● WHAT IS EXPECTED
Give all of the listing again word for word, with images excluded.

● PROVIDED MATERIAL
__________
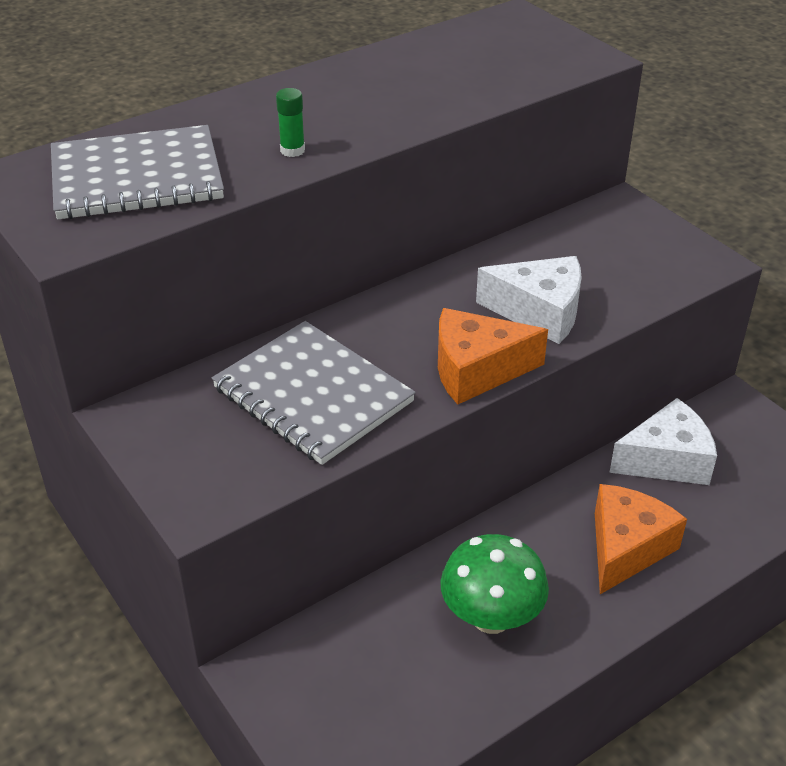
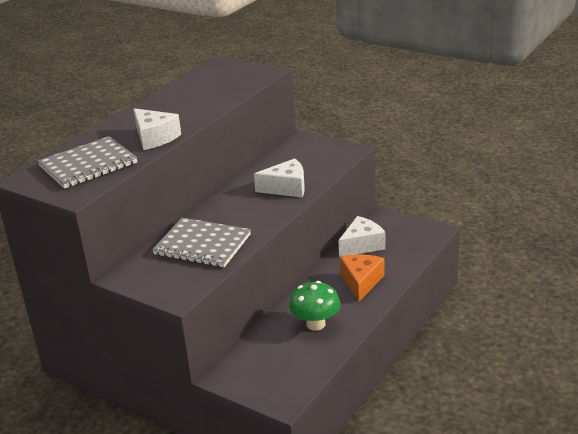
camera: 20 degrees left, 10 degrees down
green glue stick [276,88,305,157] -> white cheese [133,108,181,150]
orange cheese [438,308,548,405] -> none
__________
● YOUR SOLUTION
camera: 20 degrees left, 10 degrees down
green glue stick [276,88,305,157] -> white cheese [133,108,181,150]
orange cheese [438,308,548,405] -> none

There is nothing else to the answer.